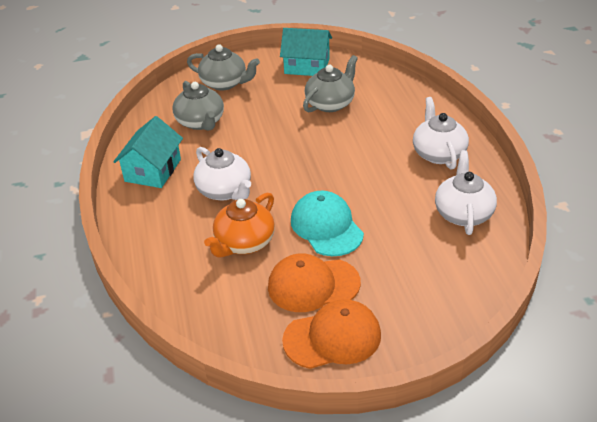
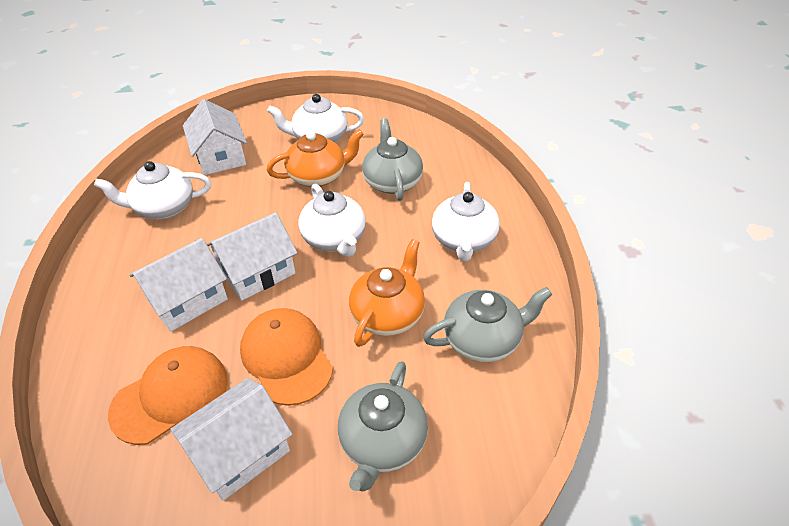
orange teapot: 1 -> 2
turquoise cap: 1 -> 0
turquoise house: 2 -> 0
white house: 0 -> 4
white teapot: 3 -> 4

------

Task item: Could you restate the entries word for word, skipping any pictures?

Exercise response:
orange teapot: 1 -> 2
turquoise cap: 1 -> 0
turquoise house: 2 -> 0
white house: 0 -> 4
white teapot: 3 -> 4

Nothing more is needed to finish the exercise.